Exercise goal: Up to and including the line with "red arrow: (245, 405)", return every line from the start of the entries below exactly.

Saved data entries:
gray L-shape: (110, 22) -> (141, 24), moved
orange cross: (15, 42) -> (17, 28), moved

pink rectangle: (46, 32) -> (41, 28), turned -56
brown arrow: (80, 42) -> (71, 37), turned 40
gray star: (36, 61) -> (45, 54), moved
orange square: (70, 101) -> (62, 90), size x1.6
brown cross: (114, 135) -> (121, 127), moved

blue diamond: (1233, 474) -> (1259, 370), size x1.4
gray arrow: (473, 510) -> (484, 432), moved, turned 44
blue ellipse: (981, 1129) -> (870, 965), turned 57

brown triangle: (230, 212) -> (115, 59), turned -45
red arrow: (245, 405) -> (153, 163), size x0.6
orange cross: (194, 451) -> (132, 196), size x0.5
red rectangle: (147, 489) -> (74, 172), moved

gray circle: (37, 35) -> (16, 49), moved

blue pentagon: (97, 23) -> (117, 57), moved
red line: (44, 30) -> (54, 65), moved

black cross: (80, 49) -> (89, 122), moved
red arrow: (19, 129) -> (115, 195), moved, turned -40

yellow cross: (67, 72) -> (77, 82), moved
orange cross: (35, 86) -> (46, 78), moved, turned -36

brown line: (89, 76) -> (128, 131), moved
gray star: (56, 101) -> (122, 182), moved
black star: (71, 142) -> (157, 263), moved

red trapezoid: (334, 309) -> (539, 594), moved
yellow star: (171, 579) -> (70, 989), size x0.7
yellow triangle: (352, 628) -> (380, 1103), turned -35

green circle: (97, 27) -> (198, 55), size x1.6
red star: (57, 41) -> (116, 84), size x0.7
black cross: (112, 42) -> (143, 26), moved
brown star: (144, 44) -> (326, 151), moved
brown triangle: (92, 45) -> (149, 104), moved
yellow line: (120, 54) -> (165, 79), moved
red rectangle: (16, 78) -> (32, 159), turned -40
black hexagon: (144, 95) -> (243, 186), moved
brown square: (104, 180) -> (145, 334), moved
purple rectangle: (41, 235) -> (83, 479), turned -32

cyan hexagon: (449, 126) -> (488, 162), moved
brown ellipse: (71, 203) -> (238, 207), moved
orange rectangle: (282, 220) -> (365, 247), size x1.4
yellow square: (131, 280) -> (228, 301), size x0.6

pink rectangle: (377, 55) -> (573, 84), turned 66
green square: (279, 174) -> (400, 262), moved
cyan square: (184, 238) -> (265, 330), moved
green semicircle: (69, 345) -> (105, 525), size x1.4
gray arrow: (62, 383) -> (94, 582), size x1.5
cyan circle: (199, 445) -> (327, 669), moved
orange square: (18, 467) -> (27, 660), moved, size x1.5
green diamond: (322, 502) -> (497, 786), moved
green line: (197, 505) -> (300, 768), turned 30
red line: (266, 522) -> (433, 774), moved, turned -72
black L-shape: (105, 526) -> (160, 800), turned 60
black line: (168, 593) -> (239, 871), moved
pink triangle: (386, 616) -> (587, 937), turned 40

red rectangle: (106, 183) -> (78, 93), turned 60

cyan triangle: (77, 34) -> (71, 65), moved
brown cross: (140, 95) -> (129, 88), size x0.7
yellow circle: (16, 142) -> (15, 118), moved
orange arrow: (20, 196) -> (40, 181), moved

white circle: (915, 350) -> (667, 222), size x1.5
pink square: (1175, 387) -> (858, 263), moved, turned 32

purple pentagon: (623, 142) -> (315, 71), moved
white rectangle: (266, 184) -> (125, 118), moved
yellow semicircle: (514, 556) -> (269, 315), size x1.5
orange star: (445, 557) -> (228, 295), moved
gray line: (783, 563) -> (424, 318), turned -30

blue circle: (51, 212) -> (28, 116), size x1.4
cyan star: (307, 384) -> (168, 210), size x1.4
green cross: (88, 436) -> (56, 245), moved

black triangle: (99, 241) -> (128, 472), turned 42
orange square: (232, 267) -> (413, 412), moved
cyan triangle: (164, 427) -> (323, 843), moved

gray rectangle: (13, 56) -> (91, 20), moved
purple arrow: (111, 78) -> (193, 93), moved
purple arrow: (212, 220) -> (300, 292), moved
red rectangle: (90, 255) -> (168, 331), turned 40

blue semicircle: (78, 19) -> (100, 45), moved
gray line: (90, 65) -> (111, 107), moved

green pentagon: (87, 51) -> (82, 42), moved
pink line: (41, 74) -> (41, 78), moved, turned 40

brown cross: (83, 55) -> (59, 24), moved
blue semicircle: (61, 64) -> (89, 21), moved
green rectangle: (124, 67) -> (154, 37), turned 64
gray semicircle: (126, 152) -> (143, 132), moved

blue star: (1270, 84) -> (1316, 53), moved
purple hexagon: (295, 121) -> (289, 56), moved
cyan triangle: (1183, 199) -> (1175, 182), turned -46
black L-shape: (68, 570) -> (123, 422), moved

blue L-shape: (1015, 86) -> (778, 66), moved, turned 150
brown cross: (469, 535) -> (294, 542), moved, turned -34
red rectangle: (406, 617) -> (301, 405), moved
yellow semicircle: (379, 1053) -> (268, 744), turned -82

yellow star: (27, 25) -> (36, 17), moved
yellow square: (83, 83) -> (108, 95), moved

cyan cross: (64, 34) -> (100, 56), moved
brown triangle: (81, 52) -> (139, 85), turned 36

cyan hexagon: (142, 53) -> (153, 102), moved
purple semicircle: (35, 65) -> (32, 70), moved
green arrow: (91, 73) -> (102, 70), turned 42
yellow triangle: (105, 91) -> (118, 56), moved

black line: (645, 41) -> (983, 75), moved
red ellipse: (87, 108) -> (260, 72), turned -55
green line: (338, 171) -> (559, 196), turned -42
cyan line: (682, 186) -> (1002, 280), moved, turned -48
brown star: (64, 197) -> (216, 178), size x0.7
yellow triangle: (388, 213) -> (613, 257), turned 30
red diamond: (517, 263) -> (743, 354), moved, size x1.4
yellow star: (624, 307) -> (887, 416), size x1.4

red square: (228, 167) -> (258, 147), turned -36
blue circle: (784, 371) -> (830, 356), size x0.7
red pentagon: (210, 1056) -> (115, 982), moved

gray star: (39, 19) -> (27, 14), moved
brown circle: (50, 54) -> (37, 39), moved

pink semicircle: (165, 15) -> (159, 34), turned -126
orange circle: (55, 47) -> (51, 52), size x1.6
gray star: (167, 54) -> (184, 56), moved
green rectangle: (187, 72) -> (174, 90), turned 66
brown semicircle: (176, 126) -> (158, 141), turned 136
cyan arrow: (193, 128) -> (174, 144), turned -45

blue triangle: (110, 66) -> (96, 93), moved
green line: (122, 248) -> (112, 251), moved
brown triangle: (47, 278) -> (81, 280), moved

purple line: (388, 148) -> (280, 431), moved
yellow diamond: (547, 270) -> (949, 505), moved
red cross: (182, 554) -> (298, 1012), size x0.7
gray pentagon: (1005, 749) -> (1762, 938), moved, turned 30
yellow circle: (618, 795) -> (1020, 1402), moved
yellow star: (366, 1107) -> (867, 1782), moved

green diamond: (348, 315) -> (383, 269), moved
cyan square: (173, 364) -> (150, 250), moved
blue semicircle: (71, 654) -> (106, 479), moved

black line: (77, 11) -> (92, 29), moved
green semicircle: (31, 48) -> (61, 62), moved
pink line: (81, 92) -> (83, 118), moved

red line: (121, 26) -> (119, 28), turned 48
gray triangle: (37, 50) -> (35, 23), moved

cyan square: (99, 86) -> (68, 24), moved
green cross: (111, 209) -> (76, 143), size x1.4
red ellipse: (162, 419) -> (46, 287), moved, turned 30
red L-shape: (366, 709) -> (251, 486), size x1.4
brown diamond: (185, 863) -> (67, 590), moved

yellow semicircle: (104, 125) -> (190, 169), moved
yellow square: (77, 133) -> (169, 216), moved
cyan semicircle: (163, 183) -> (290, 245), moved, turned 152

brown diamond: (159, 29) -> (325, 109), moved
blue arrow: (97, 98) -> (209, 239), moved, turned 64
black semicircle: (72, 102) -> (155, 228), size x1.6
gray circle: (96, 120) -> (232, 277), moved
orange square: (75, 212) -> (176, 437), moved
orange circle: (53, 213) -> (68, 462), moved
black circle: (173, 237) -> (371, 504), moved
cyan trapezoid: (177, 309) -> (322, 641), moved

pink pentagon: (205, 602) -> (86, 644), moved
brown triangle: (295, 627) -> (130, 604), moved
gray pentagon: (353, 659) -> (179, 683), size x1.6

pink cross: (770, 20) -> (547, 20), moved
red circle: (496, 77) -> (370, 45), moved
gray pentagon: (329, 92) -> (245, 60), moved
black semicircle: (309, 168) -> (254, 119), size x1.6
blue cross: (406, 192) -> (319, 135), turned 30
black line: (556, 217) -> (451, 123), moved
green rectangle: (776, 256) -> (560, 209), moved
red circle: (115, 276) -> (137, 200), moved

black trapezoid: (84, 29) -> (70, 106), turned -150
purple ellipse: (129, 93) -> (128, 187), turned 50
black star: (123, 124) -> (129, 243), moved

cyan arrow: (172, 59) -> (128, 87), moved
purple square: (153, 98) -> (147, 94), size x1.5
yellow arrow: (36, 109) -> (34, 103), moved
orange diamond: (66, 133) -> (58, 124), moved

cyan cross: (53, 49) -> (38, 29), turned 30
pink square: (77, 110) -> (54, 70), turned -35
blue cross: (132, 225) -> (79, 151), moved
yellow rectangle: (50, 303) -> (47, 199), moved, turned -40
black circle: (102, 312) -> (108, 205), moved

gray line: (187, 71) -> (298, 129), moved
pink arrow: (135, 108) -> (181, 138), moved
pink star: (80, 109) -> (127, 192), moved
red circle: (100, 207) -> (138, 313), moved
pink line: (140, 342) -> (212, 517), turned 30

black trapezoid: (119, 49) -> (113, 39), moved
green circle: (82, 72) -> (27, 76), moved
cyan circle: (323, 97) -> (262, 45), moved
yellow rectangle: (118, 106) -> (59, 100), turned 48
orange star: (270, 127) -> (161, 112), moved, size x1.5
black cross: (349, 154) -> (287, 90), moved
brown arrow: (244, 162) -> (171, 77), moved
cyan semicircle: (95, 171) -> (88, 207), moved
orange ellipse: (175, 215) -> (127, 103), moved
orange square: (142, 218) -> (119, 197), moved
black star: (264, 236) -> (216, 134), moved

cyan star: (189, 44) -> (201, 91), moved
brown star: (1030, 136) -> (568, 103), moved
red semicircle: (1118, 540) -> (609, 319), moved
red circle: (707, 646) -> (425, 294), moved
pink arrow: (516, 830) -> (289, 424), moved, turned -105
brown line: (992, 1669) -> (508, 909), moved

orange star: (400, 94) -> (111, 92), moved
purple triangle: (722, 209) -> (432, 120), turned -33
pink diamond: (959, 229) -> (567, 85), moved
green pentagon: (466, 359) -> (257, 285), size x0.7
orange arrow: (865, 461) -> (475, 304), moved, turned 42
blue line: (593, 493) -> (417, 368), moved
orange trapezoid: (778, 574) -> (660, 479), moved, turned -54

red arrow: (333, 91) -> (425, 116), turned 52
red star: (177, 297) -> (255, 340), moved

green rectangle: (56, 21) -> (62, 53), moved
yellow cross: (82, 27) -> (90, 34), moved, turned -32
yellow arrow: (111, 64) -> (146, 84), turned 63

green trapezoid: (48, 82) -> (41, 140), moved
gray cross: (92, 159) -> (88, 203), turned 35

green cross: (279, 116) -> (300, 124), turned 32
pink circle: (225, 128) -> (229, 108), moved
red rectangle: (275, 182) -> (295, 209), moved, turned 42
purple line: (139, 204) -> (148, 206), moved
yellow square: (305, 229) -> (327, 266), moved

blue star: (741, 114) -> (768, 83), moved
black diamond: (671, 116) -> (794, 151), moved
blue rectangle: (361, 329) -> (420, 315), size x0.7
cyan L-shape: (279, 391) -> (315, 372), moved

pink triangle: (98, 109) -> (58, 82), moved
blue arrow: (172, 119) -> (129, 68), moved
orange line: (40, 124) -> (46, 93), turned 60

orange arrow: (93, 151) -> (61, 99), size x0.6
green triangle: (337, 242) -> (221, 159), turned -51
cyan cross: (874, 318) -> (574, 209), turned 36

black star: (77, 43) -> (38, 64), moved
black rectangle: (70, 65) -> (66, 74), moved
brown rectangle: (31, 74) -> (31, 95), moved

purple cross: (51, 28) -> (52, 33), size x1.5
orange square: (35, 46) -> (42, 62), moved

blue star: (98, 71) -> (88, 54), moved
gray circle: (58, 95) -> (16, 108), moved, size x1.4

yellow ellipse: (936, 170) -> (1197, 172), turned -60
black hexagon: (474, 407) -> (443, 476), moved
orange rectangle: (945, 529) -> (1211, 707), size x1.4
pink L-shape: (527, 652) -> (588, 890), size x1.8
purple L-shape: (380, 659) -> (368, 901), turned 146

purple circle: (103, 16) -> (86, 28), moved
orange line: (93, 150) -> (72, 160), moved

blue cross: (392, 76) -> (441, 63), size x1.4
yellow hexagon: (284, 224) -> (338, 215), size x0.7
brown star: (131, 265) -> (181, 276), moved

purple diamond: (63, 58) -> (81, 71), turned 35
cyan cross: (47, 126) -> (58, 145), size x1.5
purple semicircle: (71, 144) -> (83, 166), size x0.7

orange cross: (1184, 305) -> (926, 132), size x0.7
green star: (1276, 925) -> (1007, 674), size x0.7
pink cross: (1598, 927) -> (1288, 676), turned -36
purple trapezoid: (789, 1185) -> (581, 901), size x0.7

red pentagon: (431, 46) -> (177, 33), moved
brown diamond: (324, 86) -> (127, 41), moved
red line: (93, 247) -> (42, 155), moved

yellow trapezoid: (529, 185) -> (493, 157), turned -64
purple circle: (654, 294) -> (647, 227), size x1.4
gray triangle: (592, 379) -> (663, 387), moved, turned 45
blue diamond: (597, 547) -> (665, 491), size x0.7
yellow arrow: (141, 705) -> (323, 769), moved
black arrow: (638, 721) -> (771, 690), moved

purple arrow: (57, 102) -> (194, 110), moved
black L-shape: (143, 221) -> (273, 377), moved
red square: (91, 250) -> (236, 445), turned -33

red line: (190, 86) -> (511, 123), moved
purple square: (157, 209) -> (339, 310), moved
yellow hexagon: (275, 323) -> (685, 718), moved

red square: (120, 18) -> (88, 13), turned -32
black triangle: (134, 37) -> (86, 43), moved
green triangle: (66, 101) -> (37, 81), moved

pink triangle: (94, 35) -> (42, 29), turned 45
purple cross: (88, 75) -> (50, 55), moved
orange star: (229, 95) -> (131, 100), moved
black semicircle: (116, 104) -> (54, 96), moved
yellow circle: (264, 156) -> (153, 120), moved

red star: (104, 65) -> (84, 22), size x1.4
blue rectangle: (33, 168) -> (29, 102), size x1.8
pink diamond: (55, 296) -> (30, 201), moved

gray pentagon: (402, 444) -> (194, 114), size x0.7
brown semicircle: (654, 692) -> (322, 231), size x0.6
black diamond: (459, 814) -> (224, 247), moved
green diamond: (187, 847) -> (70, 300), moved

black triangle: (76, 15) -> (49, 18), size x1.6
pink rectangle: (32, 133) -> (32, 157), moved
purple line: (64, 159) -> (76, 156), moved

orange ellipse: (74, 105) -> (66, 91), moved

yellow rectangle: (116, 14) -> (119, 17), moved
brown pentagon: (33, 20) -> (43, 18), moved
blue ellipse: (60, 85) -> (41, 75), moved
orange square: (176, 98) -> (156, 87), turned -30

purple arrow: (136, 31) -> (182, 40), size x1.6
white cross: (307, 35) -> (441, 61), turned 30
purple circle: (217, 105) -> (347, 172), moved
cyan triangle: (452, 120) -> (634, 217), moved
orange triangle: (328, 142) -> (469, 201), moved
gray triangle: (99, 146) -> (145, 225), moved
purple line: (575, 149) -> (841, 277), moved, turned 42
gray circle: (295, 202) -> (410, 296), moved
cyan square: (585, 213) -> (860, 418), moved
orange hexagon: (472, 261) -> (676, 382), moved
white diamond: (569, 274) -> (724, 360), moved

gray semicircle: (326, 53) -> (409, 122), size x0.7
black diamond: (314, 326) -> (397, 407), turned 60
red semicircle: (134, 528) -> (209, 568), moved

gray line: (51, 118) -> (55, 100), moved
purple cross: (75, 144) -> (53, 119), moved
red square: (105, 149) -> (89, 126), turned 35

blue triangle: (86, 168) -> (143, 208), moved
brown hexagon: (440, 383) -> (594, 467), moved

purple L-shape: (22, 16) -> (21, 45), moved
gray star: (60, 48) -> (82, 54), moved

Task response:
gray L-shape: (110, 22) -> (141, 24), moved
orange cross: (15, 42) -> (17, 28), moved

pink rectangle: (46, 32) -> (41, 28), turned -56
brown arrow: (80, 42) -> (71, 37), turned 40
gray star: (36, 61) -> (45, 54), moved
orange square: (70, 101) -> (62, 90), size x1.6
brown cross: (114, 135) -> (121, 127), moved

blue diamond: (1233, 474) -> (1259, 370), size x1.4
gray arrow: (473, 510) -> (484, 432), moved, turned 44
blue ellipse: (981, 1129) -> (870, 965), turned 57

brown triangle: (230, 212) -> (115, 59), turned -45
red arrow: (245, 405) -> (153, 163), size x0.6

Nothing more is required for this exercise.